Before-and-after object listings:
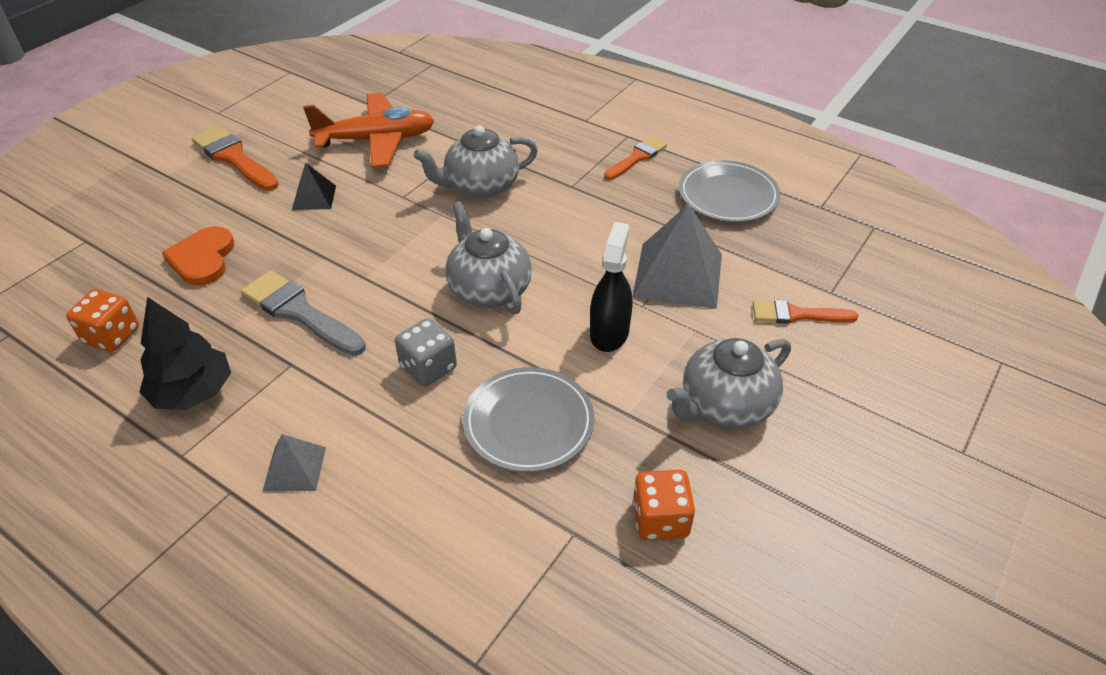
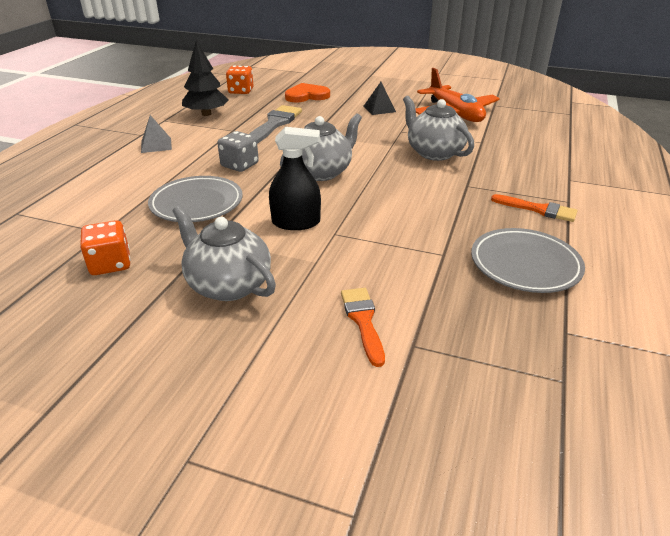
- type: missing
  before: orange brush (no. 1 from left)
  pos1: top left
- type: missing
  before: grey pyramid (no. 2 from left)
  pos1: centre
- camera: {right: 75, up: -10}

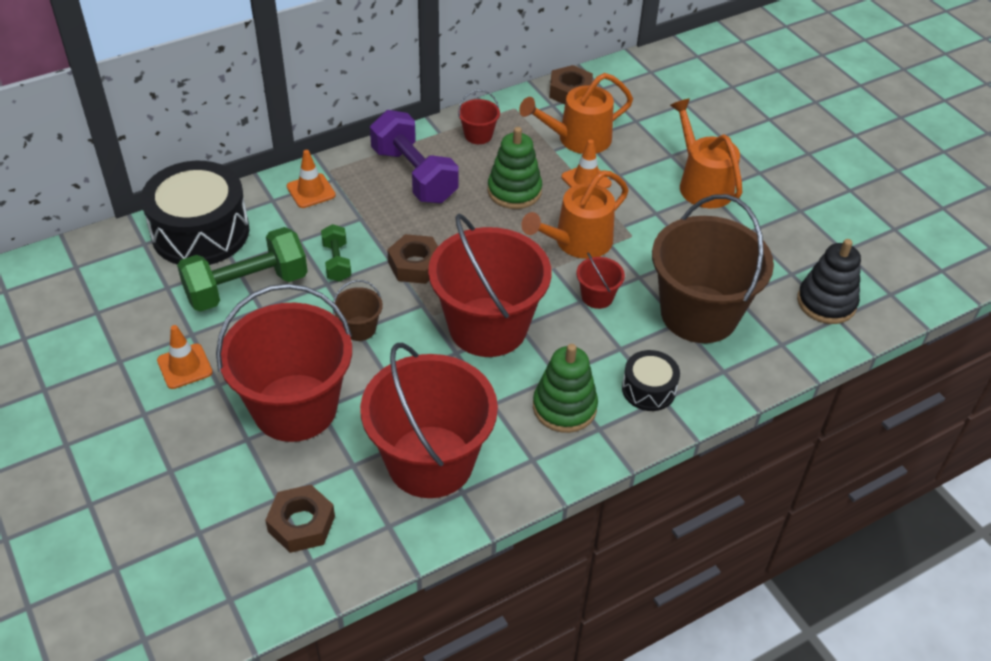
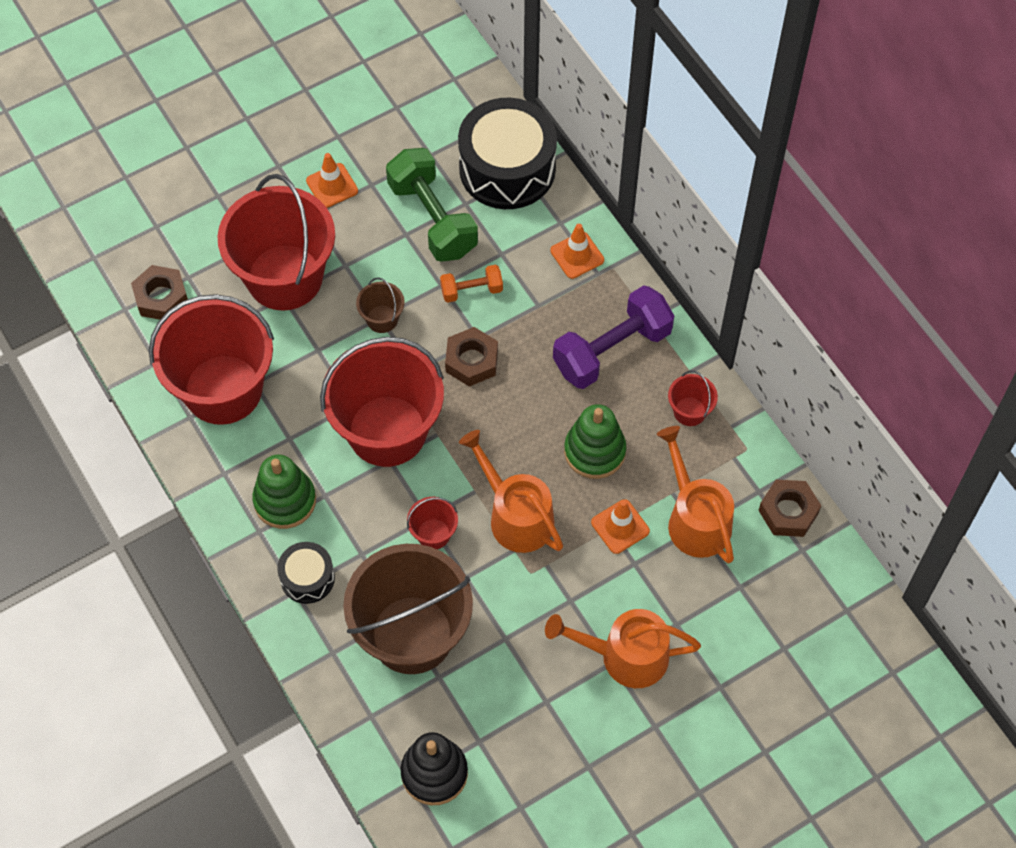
- type: colour
  before: green dumbbell (no. 2 from left)
  after: orange dumbbell
  pos1: centre
  pos2: centre
- type: spun
  before: orange watering can (no. 3 from left in the first image)
  pos1: top right
  pos2: bottom centre
  turn: -150
- camera: {right: 90, up: 15}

▶ [Problem details]: Nothing but the lines from the one containing "before: grey pyramid (no. 2 from left)" through the final line of the records, both included and copied exactly, should appear in the answer; pictures stay out.

▶ [Solution to this exercise]:
  before: grey pyramid (no. 2 from left)
  pos1: centre
- camera: {right: 75, up: -10}

- type: colour
  before: green dumbbell (no. 2 from left)
  after: orange dumbbell
  pos1: centre
  pos2: centre
- type: spun
  before: orange watering can (no. 3 from left in the first image)
  pos1: top right
  pos2: bottom centre
  turn: -150
- camera: {right: 90, up: 15}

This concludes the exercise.